++++ Data shown
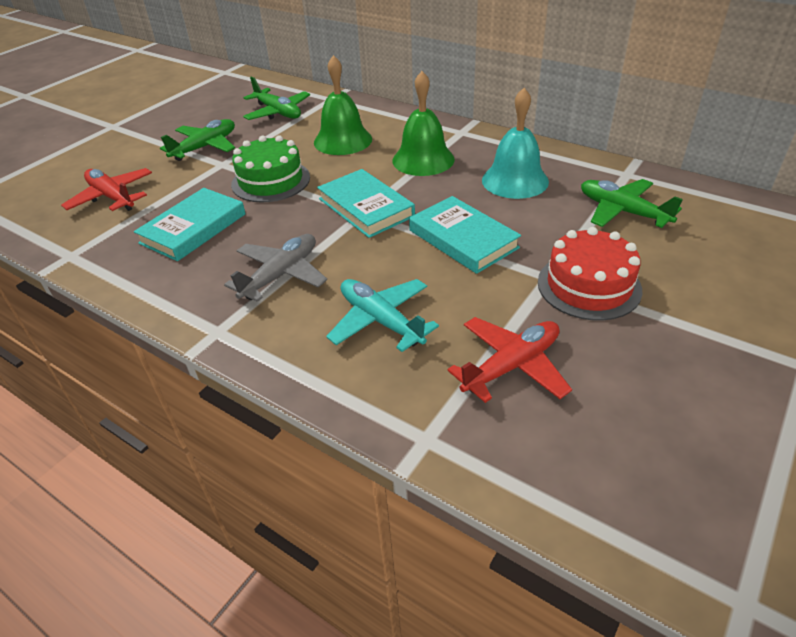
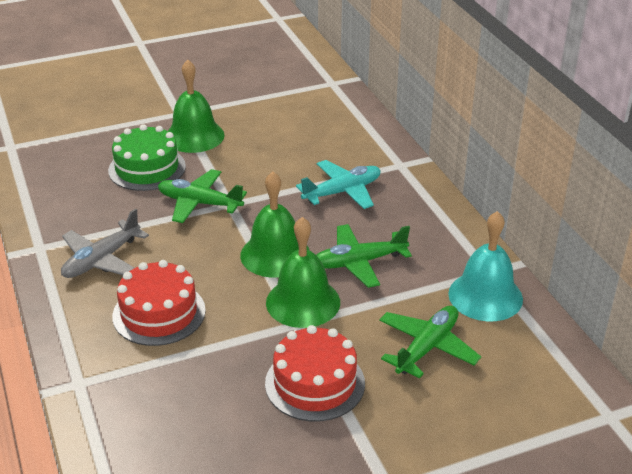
green bell: 2 -> 3
red cake: 1 -> 2
red plane: 2 -> 0
turquoise book: 3 -> 0

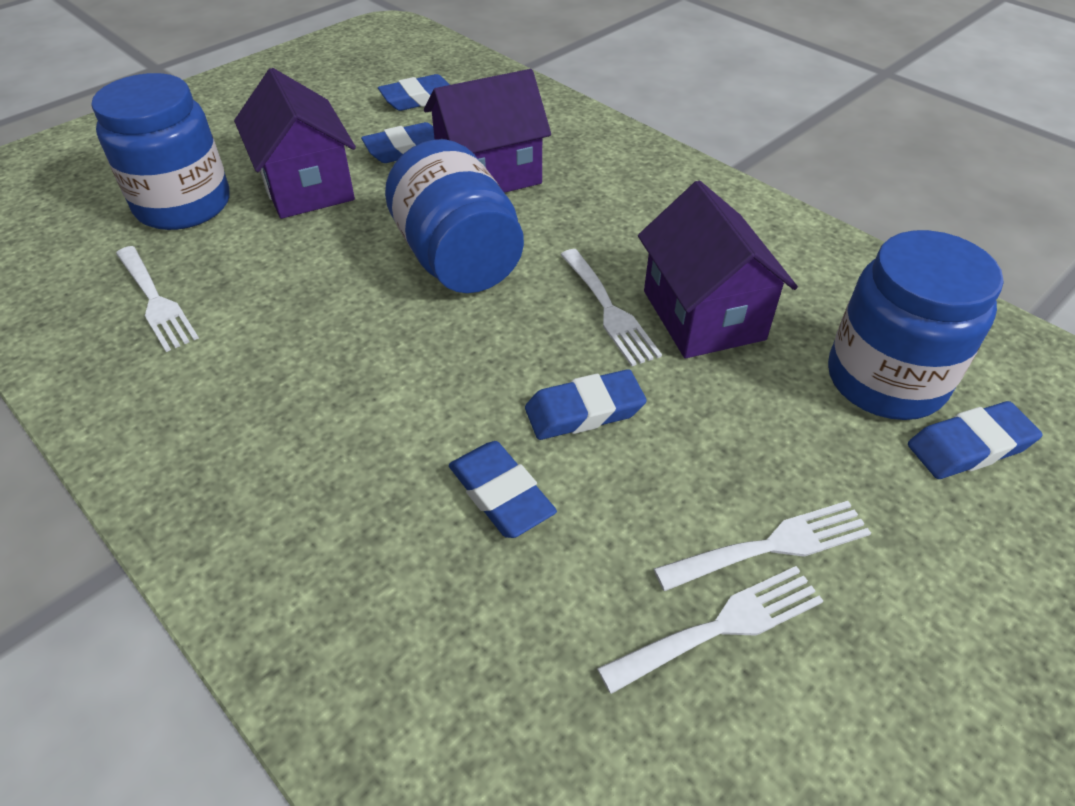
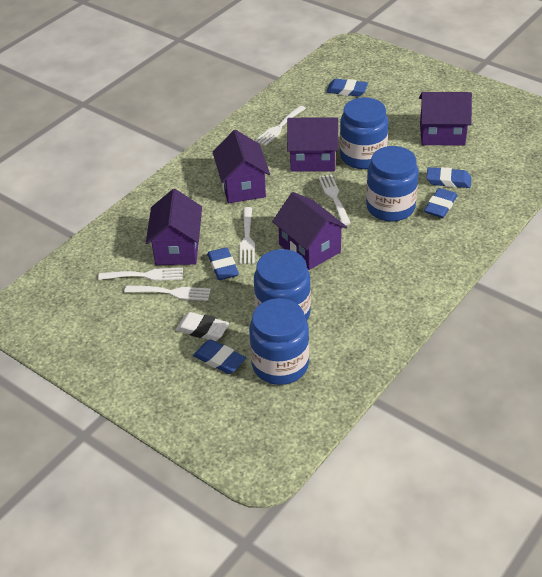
blue jar: 3 -> 4
purple house: 3 -> 5
white eraser: 0 -> 1
white fork: 4 -> 5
++++++++
▶ _Action item_
When repeating the entries, leave out every picture and keep the rest exact.

▶ _Task solution_
green bell: 2 -> 3
red cake: 1 -> 2
red plane: 2 -> 0
turquoise book: 3 -> 0

blue jar: 3 -> 4
purple house: 3 -> 5
white eraser: 0 -> 1
white fork: 4 -> 5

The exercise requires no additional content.